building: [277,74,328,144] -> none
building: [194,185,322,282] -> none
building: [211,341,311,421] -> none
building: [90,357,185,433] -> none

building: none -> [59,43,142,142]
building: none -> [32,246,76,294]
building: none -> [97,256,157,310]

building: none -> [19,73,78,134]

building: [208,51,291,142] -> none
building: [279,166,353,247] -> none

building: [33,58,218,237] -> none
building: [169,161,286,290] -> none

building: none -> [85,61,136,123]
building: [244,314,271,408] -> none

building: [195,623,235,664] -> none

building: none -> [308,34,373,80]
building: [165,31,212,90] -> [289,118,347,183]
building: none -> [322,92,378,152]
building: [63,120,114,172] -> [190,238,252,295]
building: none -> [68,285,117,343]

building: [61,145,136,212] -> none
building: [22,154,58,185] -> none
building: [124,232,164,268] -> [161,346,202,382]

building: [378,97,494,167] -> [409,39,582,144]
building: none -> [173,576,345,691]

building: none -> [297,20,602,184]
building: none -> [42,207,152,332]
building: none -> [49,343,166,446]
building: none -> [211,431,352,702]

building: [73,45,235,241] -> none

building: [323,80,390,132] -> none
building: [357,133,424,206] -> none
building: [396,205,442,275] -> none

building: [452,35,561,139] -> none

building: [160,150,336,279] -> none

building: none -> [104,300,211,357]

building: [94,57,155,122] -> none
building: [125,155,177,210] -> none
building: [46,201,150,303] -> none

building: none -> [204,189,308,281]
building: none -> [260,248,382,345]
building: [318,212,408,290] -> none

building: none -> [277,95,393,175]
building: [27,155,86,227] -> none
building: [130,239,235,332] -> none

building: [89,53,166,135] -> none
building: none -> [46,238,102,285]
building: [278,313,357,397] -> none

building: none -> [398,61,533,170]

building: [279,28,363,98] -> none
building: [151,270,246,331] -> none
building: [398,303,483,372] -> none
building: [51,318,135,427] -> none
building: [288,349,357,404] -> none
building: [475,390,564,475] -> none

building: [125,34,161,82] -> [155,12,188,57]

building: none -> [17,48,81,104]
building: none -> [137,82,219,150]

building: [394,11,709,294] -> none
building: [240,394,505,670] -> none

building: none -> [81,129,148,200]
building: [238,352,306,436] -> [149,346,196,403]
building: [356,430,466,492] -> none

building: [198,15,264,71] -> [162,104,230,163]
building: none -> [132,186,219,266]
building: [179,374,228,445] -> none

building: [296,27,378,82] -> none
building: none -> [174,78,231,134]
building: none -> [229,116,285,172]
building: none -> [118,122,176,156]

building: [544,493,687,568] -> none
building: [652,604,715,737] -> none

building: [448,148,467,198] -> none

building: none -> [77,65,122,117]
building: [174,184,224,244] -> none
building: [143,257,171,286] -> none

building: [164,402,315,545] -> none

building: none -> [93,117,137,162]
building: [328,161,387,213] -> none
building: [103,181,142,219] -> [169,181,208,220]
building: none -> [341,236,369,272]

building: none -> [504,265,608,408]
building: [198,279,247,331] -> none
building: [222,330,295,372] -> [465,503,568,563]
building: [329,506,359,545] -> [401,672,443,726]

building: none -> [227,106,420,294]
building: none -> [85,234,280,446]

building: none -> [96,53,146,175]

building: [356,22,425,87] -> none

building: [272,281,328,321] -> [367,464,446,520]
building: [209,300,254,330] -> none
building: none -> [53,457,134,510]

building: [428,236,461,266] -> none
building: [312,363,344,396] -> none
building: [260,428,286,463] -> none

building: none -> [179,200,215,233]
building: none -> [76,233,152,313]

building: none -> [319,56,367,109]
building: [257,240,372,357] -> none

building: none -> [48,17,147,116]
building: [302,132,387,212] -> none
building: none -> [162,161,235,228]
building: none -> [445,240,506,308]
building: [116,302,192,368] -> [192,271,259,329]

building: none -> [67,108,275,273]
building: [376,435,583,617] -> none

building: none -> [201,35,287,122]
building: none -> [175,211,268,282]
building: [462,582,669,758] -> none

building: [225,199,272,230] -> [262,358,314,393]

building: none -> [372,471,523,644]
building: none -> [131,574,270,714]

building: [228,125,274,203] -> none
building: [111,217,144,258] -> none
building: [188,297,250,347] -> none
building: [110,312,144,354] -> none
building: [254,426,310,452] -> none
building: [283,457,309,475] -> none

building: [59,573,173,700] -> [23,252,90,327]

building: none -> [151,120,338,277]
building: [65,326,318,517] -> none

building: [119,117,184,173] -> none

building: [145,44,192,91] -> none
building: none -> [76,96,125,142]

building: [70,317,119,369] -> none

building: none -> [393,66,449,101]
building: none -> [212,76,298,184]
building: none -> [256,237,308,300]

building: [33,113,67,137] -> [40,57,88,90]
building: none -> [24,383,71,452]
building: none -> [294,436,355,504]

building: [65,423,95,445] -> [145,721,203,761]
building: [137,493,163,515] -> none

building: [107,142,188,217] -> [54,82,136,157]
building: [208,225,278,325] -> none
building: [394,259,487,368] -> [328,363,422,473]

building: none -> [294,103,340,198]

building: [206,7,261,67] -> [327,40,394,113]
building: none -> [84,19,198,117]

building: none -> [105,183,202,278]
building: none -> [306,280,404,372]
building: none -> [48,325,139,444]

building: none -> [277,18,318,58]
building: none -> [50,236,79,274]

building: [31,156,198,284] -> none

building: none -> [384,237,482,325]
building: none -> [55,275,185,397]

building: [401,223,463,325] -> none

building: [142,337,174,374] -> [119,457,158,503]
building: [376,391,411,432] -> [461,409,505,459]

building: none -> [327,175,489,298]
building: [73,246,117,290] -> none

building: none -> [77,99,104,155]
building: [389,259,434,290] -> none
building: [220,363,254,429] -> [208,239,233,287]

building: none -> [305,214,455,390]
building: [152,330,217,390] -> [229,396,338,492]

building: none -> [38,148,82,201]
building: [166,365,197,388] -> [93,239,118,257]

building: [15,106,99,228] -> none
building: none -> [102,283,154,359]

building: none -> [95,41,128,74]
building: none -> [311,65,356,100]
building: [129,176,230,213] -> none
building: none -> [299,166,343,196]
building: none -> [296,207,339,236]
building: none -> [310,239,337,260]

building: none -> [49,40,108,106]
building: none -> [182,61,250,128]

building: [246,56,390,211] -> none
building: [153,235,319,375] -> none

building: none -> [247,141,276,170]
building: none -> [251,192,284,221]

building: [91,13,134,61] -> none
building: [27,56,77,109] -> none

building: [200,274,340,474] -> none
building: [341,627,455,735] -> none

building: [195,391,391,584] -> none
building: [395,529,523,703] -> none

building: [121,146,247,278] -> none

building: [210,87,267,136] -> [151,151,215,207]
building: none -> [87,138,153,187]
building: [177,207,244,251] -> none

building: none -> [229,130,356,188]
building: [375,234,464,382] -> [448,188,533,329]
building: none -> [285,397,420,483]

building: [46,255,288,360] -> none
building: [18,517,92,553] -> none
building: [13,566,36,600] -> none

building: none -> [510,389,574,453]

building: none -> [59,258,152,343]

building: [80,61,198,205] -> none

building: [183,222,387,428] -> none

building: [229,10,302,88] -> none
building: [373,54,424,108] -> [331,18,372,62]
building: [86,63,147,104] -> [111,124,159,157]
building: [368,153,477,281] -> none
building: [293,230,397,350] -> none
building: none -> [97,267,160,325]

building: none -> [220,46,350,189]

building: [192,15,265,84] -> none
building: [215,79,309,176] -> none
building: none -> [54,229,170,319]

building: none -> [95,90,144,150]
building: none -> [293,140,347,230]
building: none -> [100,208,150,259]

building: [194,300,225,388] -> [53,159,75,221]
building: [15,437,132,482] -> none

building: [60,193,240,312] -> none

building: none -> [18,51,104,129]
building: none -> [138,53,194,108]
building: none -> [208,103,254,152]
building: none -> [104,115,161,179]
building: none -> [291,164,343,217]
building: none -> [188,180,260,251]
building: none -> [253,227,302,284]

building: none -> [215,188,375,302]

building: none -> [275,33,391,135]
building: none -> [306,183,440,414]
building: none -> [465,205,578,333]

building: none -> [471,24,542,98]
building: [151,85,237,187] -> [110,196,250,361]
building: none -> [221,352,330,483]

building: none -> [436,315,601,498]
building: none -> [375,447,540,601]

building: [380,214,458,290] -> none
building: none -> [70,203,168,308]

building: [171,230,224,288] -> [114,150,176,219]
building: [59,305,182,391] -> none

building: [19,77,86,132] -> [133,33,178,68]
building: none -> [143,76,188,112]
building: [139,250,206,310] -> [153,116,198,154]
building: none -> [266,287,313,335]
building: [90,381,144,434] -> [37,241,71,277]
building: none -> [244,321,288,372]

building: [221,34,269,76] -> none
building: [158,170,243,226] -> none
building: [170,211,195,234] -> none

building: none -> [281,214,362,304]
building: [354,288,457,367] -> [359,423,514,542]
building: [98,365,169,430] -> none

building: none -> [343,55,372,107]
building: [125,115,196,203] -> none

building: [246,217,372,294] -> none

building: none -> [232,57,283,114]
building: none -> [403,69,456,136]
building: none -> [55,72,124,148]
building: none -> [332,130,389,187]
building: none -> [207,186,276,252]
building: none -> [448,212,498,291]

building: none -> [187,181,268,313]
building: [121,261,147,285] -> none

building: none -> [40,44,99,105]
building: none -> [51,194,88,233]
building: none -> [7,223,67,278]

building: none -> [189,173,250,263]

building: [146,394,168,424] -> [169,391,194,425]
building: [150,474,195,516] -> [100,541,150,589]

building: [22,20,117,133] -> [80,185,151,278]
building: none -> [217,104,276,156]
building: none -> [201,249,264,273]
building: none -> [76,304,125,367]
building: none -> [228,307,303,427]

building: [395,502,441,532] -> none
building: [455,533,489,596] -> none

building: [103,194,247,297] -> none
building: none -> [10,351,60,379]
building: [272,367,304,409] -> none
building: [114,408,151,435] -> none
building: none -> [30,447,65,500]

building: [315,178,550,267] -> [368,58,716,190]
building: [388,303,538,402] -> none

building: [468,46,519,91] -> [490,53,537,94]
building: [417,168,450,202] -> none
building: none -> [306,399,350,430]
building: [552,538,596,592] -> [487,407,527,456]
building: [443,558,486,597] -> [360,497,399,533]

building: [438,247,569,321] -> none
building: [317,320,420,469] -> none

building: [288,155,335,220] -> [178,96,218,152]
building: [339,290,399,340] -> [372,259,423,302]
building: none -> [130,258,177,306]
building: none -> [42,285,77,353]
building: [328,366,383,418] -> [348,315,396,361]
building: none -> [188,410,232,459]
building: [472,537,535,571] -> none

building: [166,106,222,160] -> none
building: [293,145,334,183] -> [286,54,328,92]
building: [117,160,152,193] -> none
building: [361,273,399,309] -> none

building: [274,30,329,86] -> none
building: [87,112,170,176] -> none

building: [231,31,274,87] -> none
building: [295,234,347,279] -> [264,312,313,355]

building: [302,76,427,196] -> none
········
#### [Exercise]
Exactly the lines above from the one with "building: [222,330,295,372] ->" to the one with "building: [107,142,188,217] ->", both included, are to be quoted; leave the rest out.

#### [Answer to this problem]
building: [222,330,295,372] -> [465,503,568,563]
building: [329,506,359,545] -> [401,672,443,726]

building: none -> [227,106,420,294]
building: none -> [85,234,280,446]

building: none -> [96,53,146,175]

building: [356,22,425,87] -> none

building: [272,281,328,321] -> [367,464,446,520]
building: [209,300,254,330] -> none
building: none -> [53,457,134,510]

building: [428,236,461,266] -> none
building: [312,363,344,396] -> none
building: [260,428,286,463] -> none

building: none -> [179,200,215,233]
building: none -> [76,233,152,313]

building: none -> [319,56,367,109]
building: [257,240,372,357] -> none

building: none -> [48,17,147,116]
building: [302,132,387,212] -> none
building: none -> [162,161,235,228]
building: none -> [445,240,506,308]
building: [116,302,192,368] -> [192,271,259,329]

building: none -> [67,108,275,273]
building: [376,435,583,617] -> none

building: none -> [201,35,287,122]
building: none -> [175,211,268,282]
building: [462,582,669,758] -> none

building: [225,199,272,230] -> [262,358,314,393]

building: none -> [372,471,523,644]
building: none -> [131,574,270,714]

building: [228,125,274,203] -> none
building: [111,217,144,258] -> none
building: [188,297,250,347] -> none
building: [110,312,144,354] -> none
building: [254,426,310,452] -> none
building: [283,457,309,475] -> none

building: [59,573,173,700] -> [23,252,90,327]

building: none -> [151,120,338,277]
building: [65,326,318,517] -> none

building: [119,117,184,173] -> none

building: [145,44,192,91] -> none
building: none -> [76,96,125,142]

building: [70,317,119,369] -> none

building: none -> [393,66,449,101]
building: none -> [212,76,298,184]
building: none -> [256,237,308,300]

building: [33,113,67,137] -> [40,57,88,90]
building: none -> [24,383,71,452]
building: none -> [294,436,355,504]

building: [65,423,95,445] -> [145,721,203,761]
building: [137,493,163,515] -> none

building: [107,142,188,217] -> [54,82,136,157]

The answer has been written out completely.